Entries shown:
════════════════════
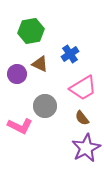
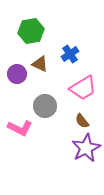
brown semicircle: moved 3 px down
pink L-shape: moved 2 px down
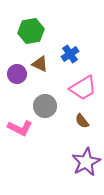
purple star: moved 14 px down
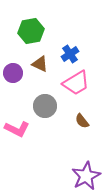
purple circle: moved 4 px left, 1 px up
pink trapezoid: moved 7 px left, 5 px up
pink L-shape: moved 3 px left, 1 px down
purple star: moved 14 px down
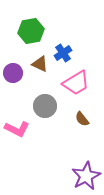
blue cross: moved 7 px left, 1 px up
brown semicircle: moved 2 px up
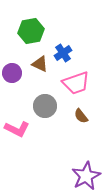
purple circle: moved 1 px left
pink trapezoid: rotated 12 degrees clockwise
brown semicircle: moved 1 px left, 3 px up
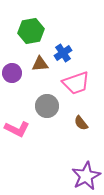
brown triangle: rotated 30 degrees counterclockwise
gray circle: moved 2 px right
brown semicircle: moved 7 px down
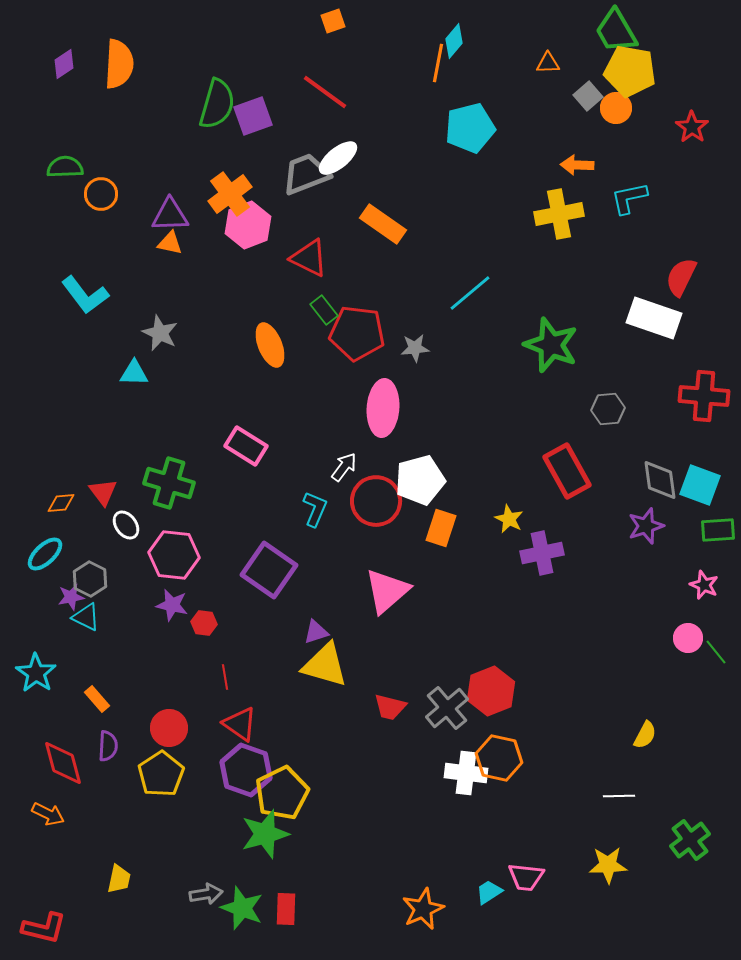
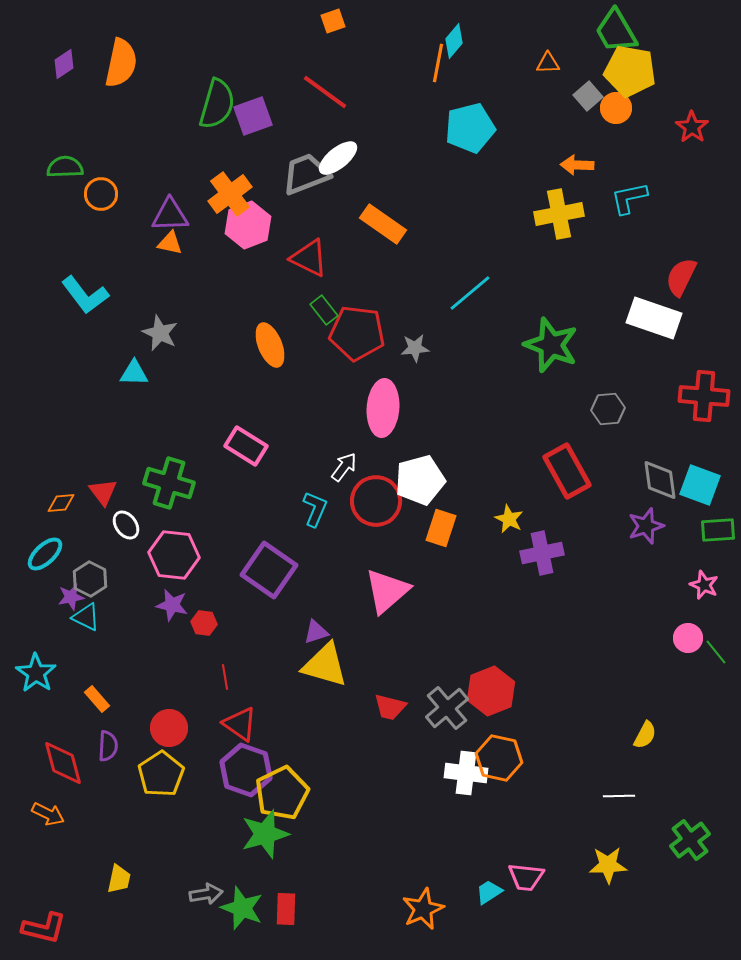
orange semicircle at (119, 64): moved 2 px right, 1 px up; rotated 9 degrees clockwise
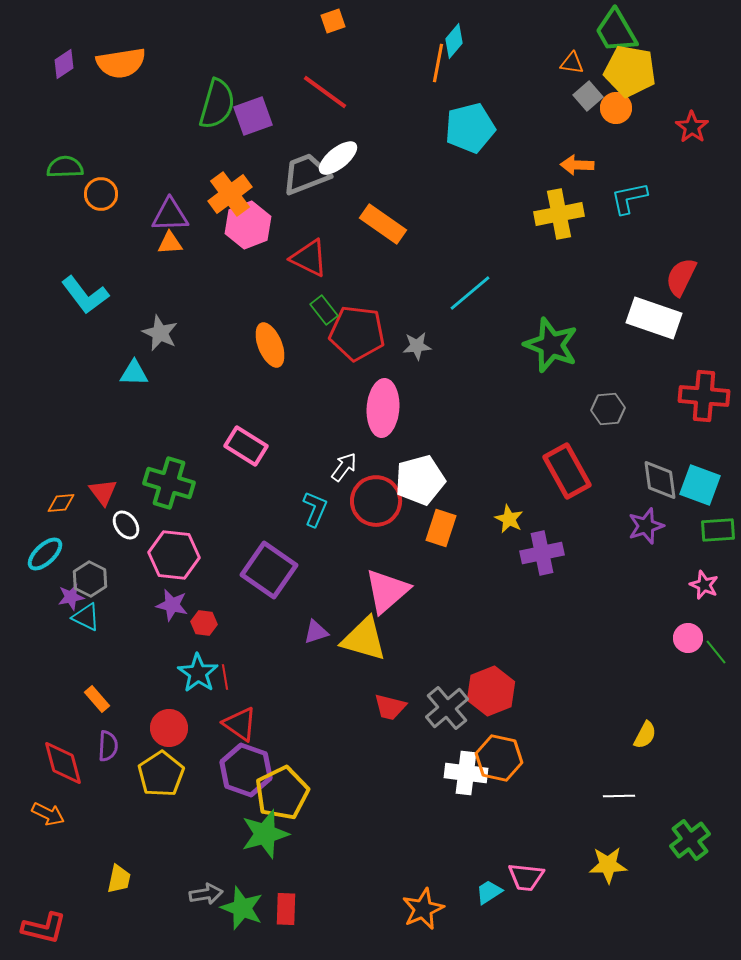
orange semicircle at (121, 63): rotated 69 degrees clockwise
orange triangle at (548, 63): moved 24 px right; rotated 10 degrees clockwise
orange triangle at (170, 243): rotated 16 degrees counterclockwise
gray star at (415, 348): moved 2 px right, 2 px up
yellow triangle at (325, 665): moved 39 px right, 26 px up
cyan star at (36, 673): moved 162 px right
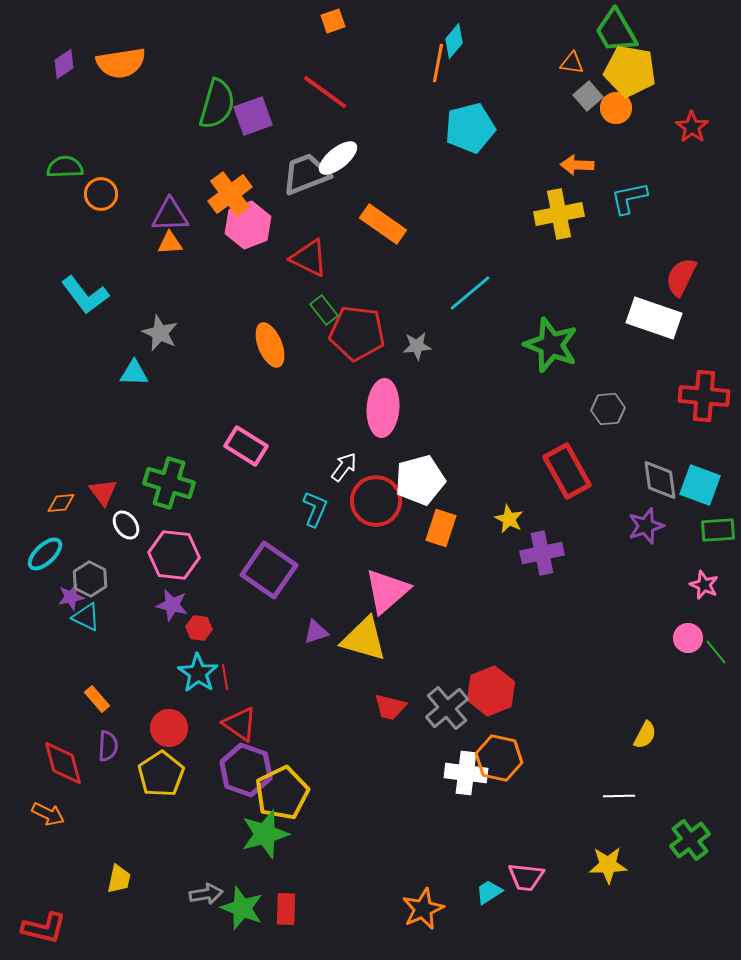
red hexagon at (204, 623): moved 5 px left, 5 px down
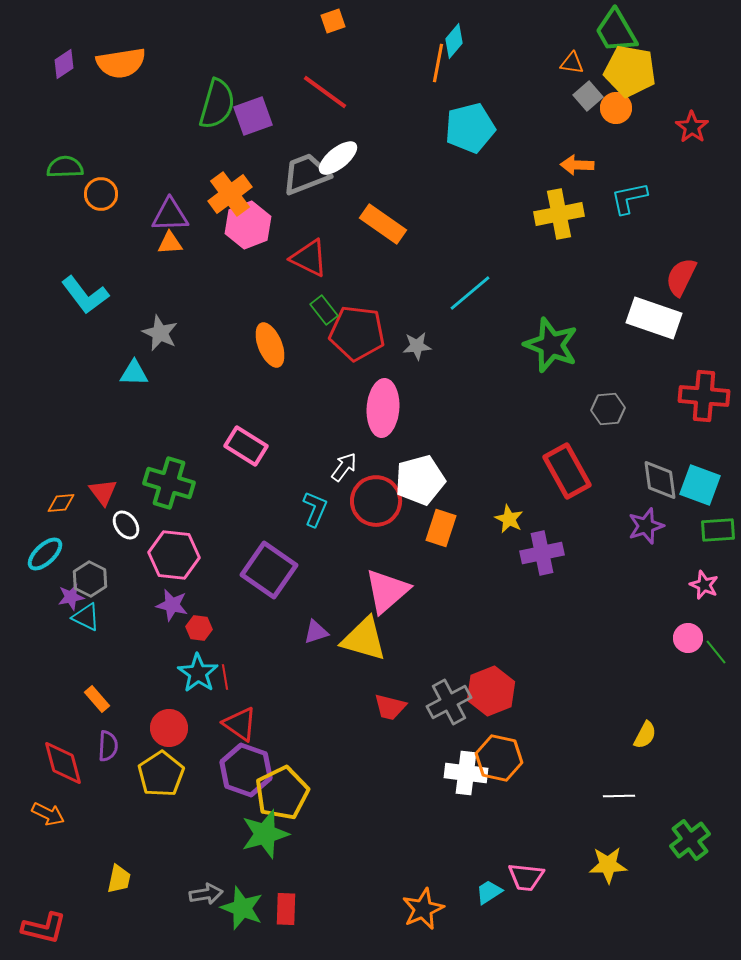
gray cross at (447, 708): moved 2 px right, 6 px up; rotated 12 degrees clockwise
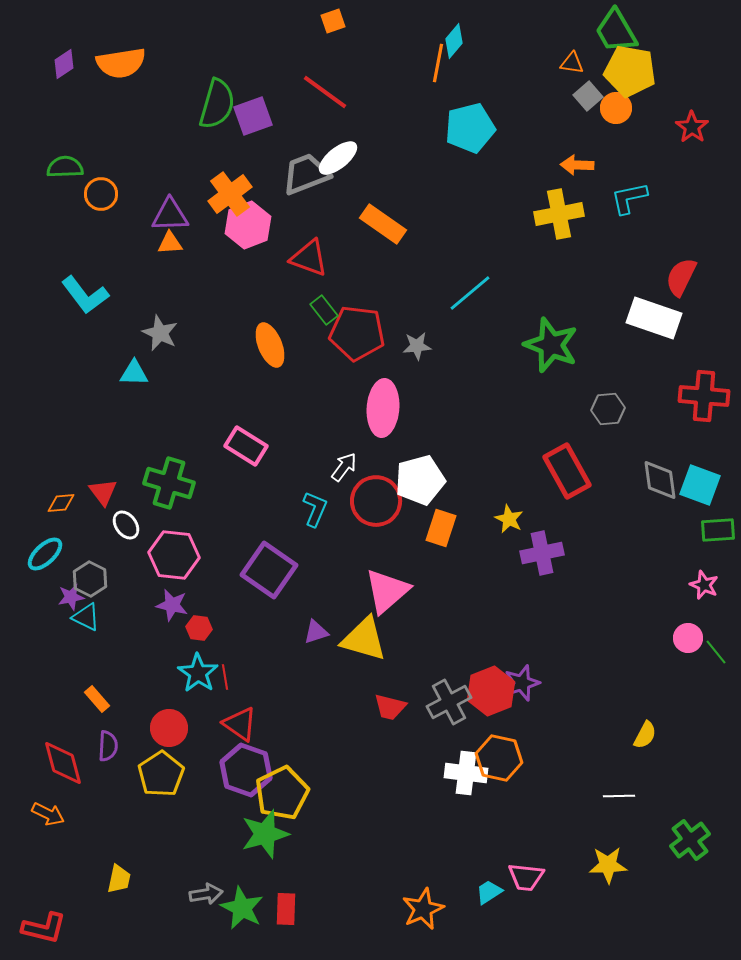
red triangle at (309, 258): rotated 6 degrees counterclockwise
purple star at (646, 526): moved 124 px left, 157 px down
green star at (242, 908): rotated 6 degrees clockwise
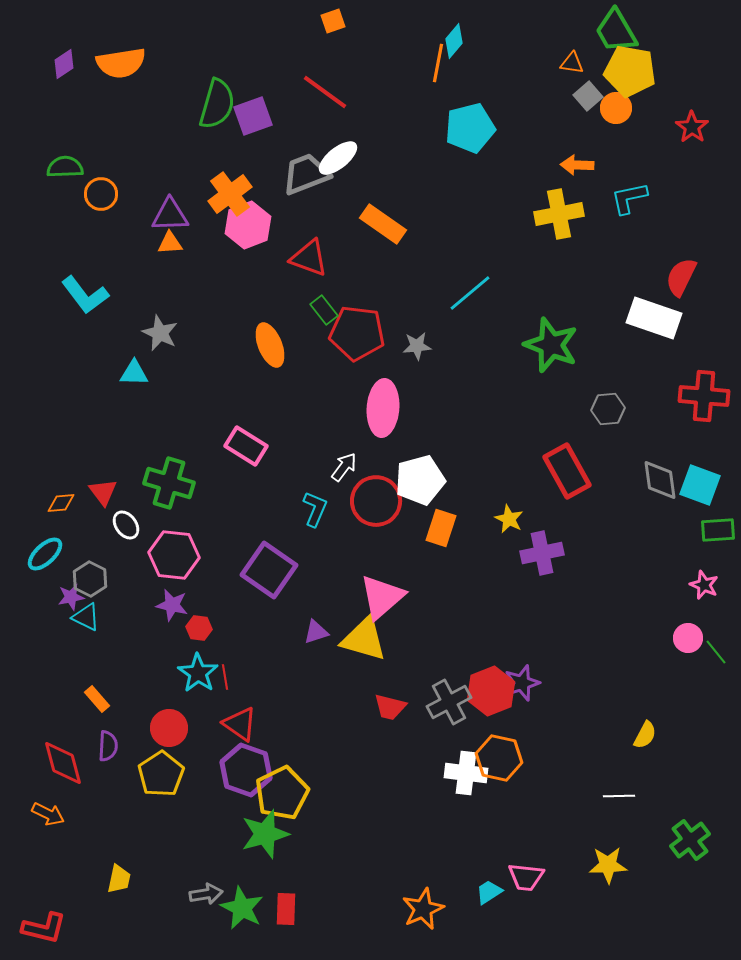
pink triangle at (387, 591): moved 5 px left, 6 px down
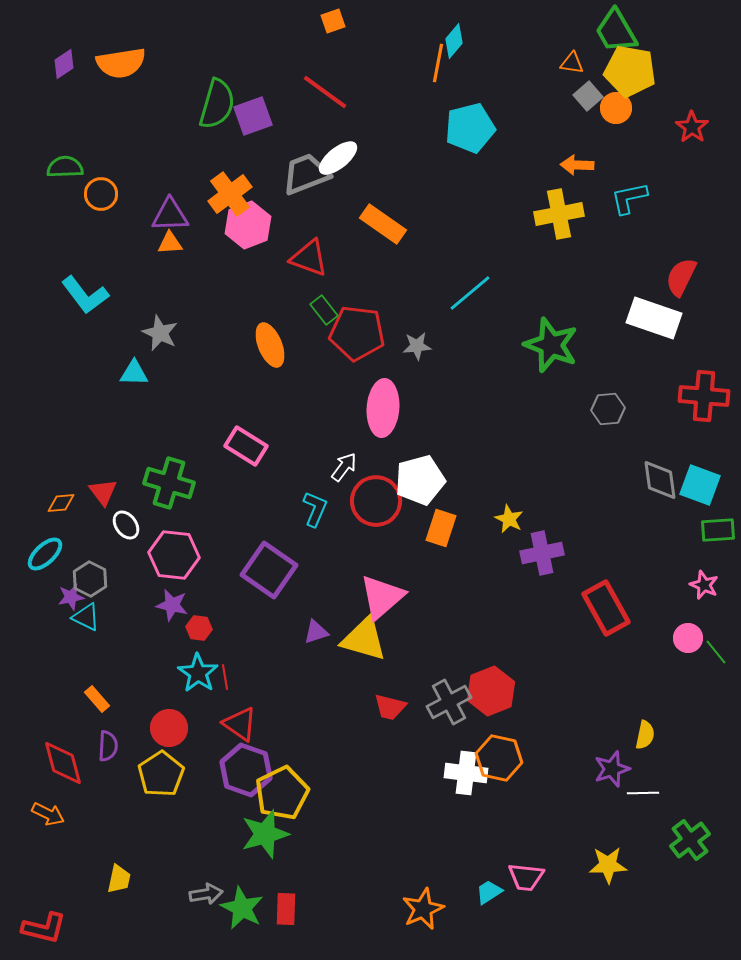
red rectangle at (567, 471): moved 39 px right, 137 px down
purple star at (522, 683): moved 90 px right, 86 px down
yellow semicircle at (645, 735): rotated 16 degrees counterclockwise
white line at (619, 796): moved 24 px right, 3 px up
════════════════════
What to produce:
Copy every line of the items above word for word, leaving out the pictures.

Exercise solution:
brown semicircle: moved 3 px down
pink L-shape: moved 2 px down
purple star: moved 14 px down
purple circle: moved 4 px left, 1 px up
pink trapezoid: moved 7 px left, 5 px up
pink L-shape: moved 3 px left, 1 px down
purple star: moved 14 px down
blue cross: moved 7 px left, 1 px up
brown semicircle: moved 2 px up
purple circle: moved 1 px left
pink trapezoid: rotated 12 degrees clockwise
brown semicircle: moved 1 px left, 3 px up
brown triangle: rotated 30 degrees counterclockwise
gray circle: moved 2 px right
brown semicircle: moved 7 px down
orange semicircle at (119, 64): moved 2 px right, 1 px up; rotated 9 degrees clockwise
orange semicircle at (121, 63): rotated 69 degrees clockwise
orange triangle at (548, 63): moved 24 px right; rotated 10 degrees clockwise
orange triangle at (170, 243): rotated 16 degrees counterclockwise
gray star at (415, 348): moved 2 px right, 2 px up
yellow triangle at (325, 665): moved 39 px right, 26 px up
cyan star at (36, 673): moved 162 px right
red hexagon at (204, 623): moved 5 px left, 5 px down
gray cross at (447, 708): moved 2 px right, 6 px up; rotated 12 degrees clockwise
red triangle at (309, 258): rotated 6 degrees counterclockwise
purple star at (646, 526): moved 124 px left, 157 px down
green star at (242, 908): rotated 6 degrees clockwise
pink triangle at (387, 591): moved 5 px left, 6 px down
red rectangle at (567, 471): moved 39 px right, 137 px down
purple star at (522, 683): moved 90 px right, 86 px down
yellow semicircle at (645, 735): rotated 16 degrees counterclockwise
white line at (619, 796): moved 24 px right, 3 px up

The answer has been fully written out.